● TASK DETAILS
Copy the records below in full, keeping each word as it is but omitting the pictures.

[Saved entries]
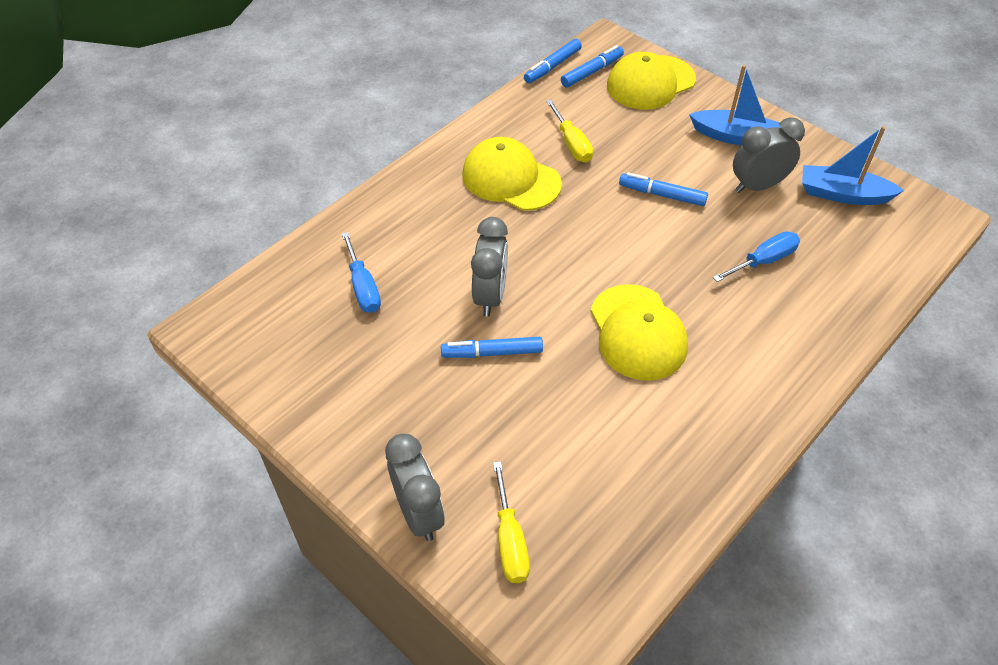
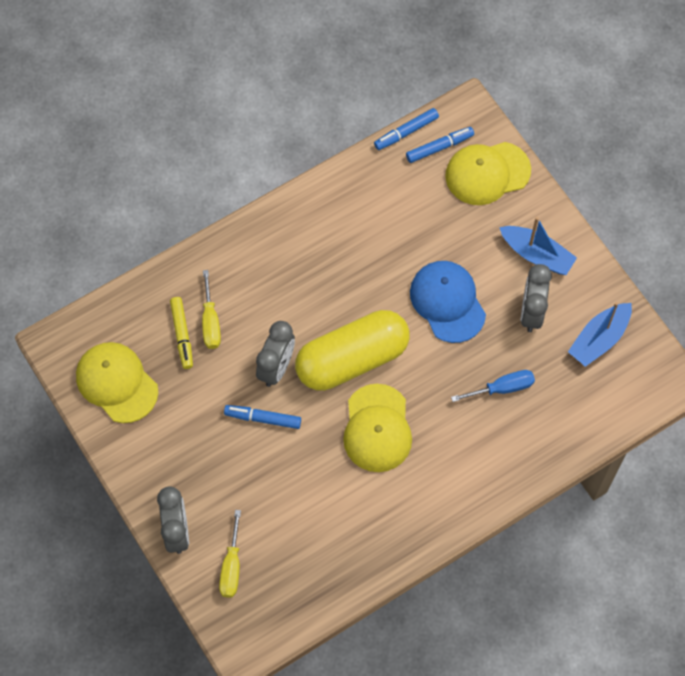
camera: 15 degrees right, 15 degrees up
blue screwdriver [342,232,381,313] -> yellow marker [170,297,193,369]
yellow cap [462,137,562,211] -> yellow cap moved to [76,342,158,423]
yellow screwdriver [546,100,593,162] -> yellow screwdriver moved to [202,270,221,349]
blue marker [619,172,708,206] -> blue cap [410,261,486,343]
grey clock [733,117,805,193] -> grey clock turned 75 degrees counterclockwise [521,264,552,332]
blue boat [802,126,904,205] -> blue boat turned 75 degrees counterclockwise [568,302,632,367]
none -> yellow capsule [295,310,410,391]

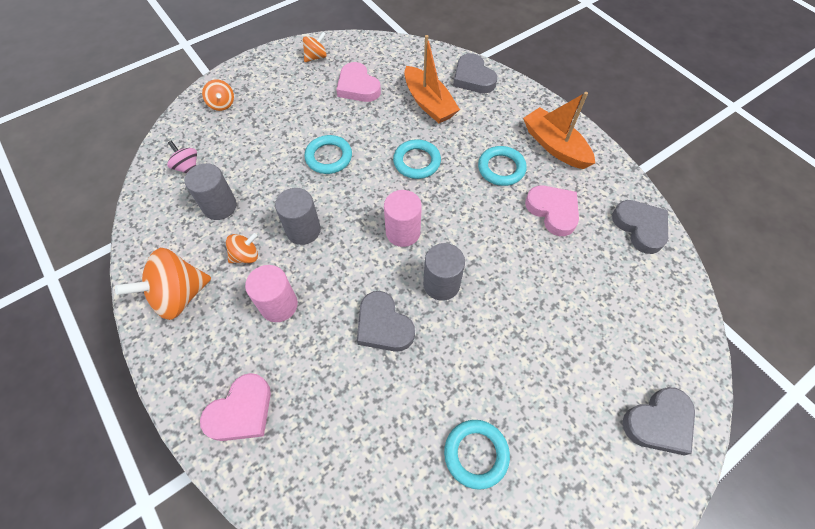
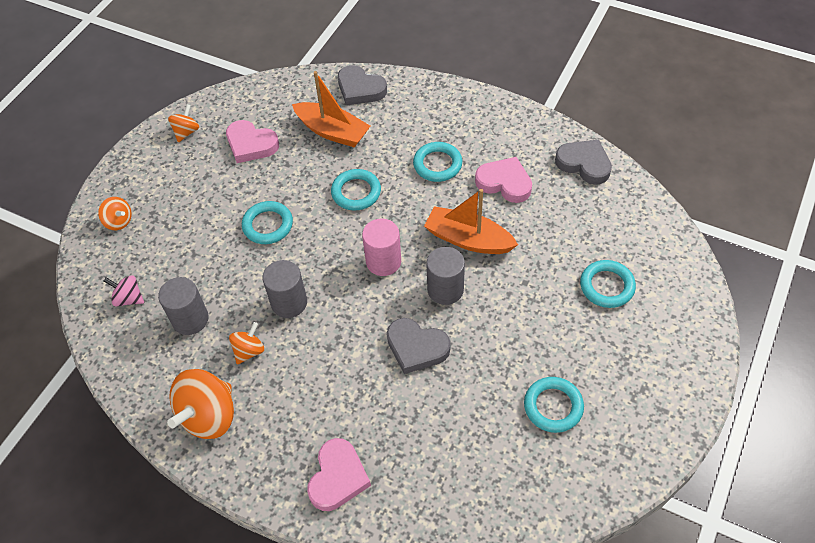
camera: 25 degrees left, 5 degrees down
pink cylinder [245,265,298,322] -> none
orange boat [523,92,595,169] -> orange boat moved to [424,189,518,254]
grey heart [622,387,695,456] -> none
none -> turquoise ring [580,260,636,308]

● EXERCISE RESULT
camera: 15 degrees right, 15 degrees up
blue screwdriver [342,232,381,313] -> yellow marker [170,297,193,369]
yellow cap [462,137,562,211] -> yellow cap moved to [76,342,158,423]
yellow screwdriver [546,100,593,162] -> yellow screwdriver moved to [202,270,221,349]
blue marker [619,172,708,206] -> blue cap [410,261,486,343]
grey clock [733,117,805,193] -> grey clock turned 75 degrees counterclockwise [521,264,552,332]
blue boat [802,126,904,205] -> blue boat turned 75 degrees counterclockwise [568,302,632,367]
none -> yellow capsule [295,310,410,391]

camera: 25 degrees left, 5 degrees down
pink cylinder [245,265,298,322] -> none
orange boat [523,92,595,169] -> orange boat moved to [424,189,518,254]
grey heart [622,387,695,456] -> none
none -> turquoise ring [580,260,636,308]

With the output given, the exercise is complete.